== Data to examine ==

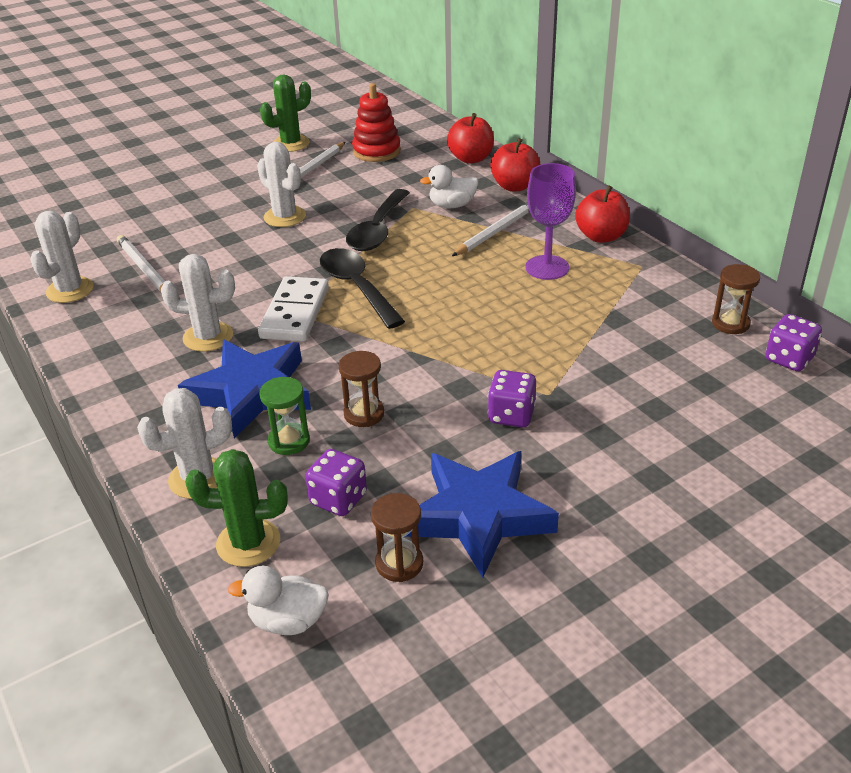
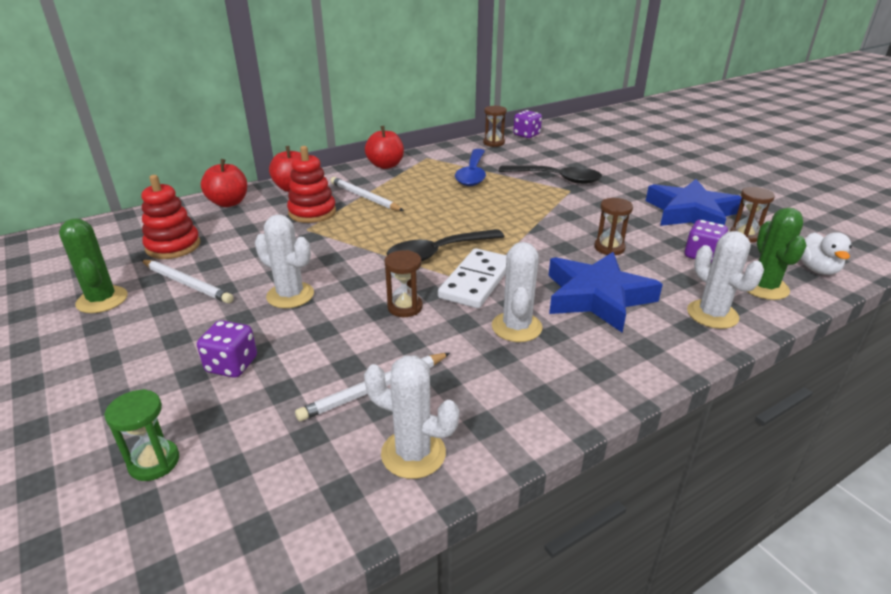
camera: 90 degrees left, 5 degrees down
(254, 274) = (405, 307): none -> brown hourglass
(285, 217) = (290, 295): white cactus -> white cactus turned 75 degrees clockwise
(289, 441) = (651, 276): green hourglass -> green hourglass (154, 462)
(295, 313) = (476, 281): white domino -> white domino turned 75 degrees counterclockwise
(378, 230) = (342, 244): black spoon -> black spoon (557, 179)
(452, 205) = (312, 212): white duck -> red stacking toy
(511, 415) = (595, 201): purple dice -> purple dice (232, 365)
(547, 267) = (423, 183): purple goblet -> none
(588, 305) = (472, 174): none -> blue spoon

===

Give the number of lines in the data that contain the word "white", and add no other text.

3